**ACTIVITY:**
The answer must be the data, repeated exactly.

**RECORDED DATA:**
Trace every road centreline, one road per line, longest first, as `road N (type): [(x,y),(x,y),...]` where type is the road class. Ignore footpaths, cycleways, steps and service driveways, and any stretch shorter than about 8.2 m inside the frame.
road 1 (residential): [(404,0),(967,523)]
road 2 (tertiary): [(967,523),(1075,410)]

**YOUR RESPONSE:**
Trace every road centreline, one road per line, longest first, as `road N (type): [(x,y),(x,y),...]` where type is the road class. Ignore footpaths, cycleways, steps and service driveways, and any stretch shorter than about 8.2 m inside the frame.
road 1 (residential): [(404,0),(967,523)]
road 2 (tertiary): [(967,523),(1075,410)]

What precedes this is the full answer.